* [EXERCISE OBJECTIVE] Find the line that contains "grey supodupun [183". Output it and every line after it to the end of the records, exactly as they appear.

---- DATASET ENTRIES

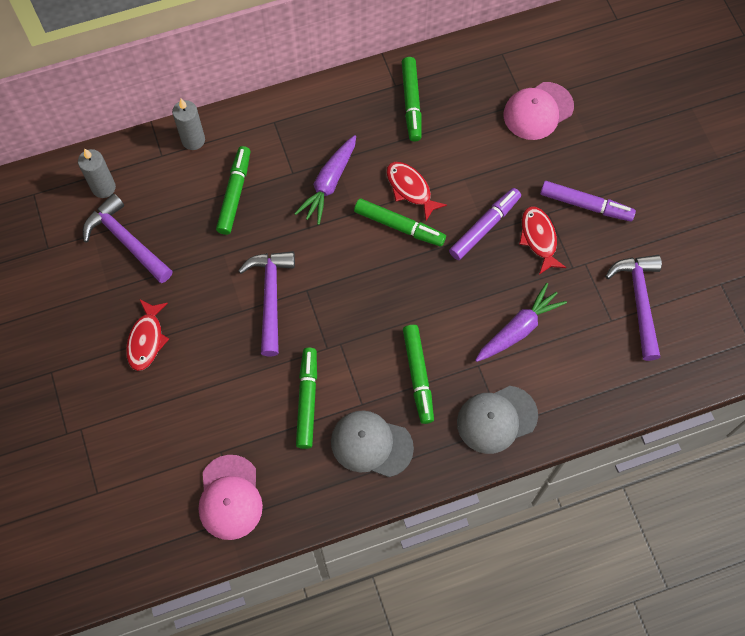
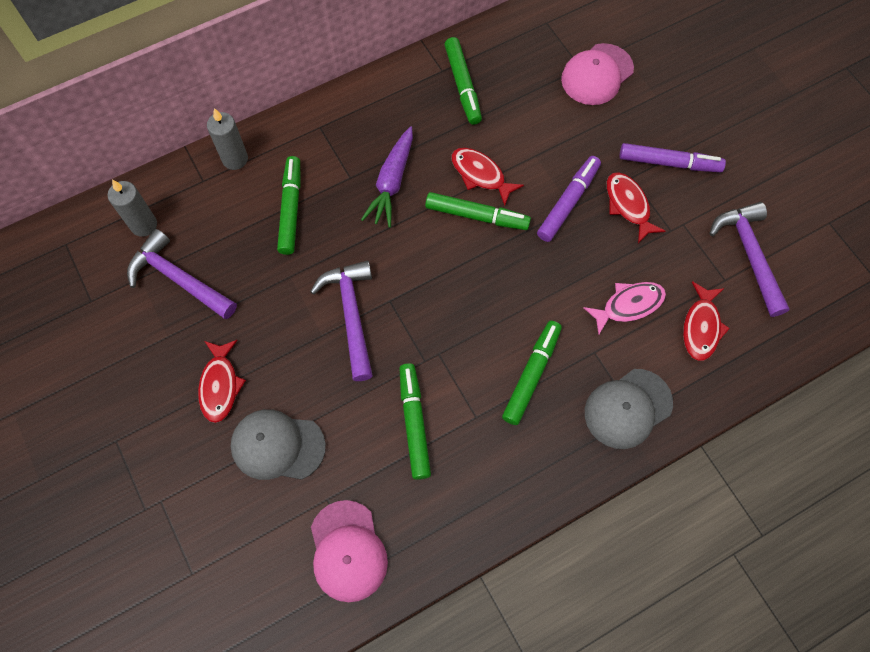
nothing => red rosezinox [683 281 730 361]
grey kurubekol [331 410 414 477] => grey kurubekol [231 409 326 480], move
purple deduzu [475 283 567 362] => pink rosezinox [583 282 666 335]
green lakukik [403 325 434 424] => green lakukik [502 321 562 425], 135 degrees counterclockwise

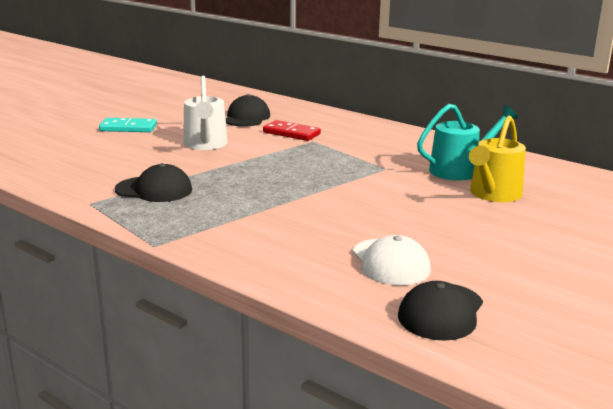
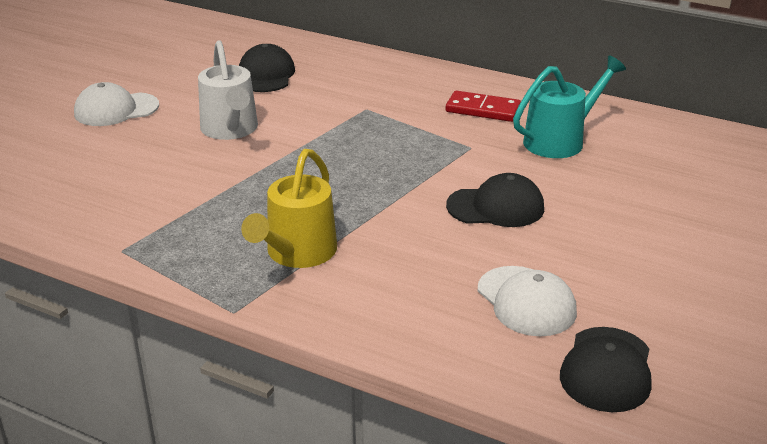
black kurubekol [115 163 192 202] => black kurubekol [446 173 544 227], move
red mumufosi [263 120 321 141] => red mumufosi [446 91 521 122], move
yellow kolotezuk [469 116 526 202] => yellow kolotezuk [241 149 337 268], move
turquoise mumufosi [99 118 157 132] => white kurubekol [74 82 159 126]

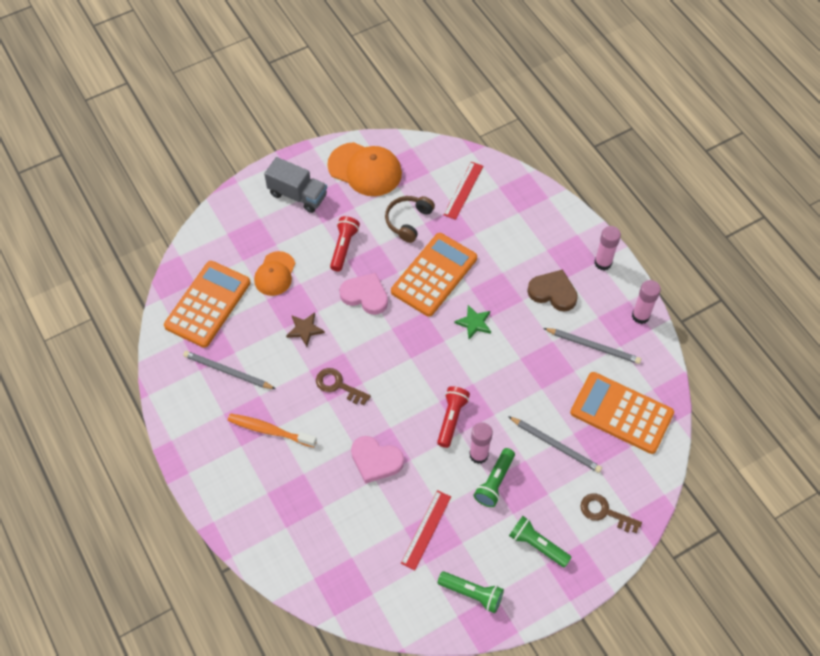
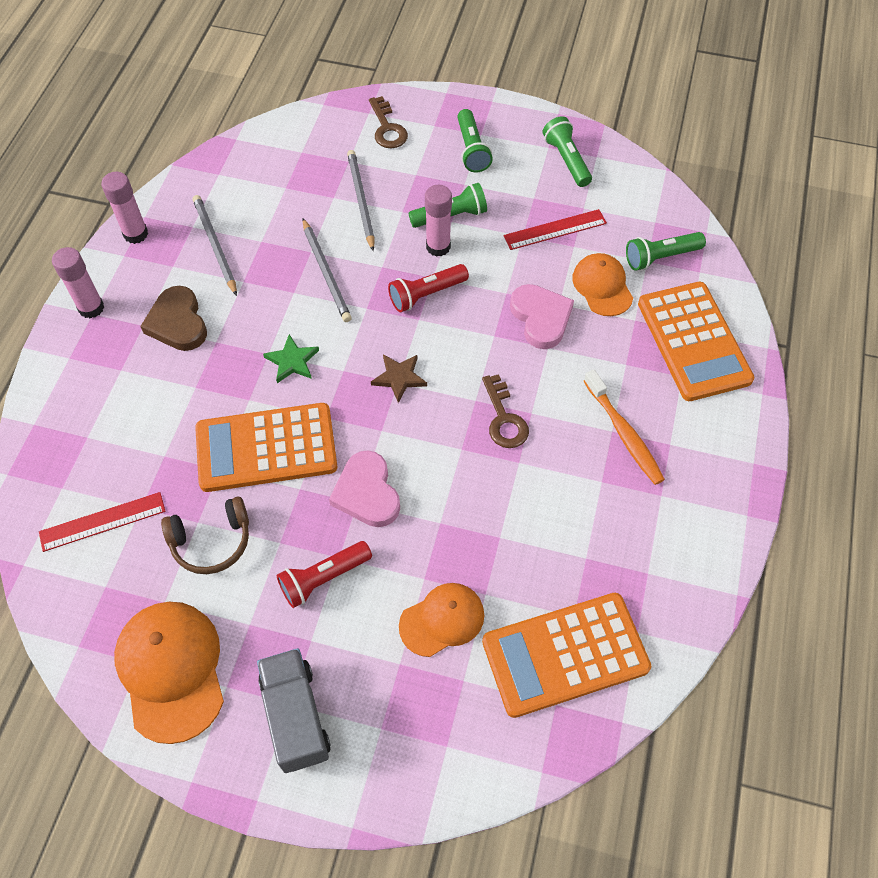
nothing => orange kurubekol [572 253 633 316]
nothing => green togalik [626 232 706 271]
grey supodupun [183 351 276 389] => grey supodupun [303 218 352 322], move
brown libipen [286 313 325 347] => brown libipen [371 354 427 403], move
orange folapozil [570 372 674 454] => orange folapozil [638 282 754 401], move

--------

* [EXERCISE RESULT]
grey supodupun [183 351 276 389] => grey supodupun [303 218 352 322], move
brown libipen [286 313 325 347] => brown libipen [371 354 427 403], move
orange folapozil [570 372 674 454] => orange folapozil [638 282 754 401], move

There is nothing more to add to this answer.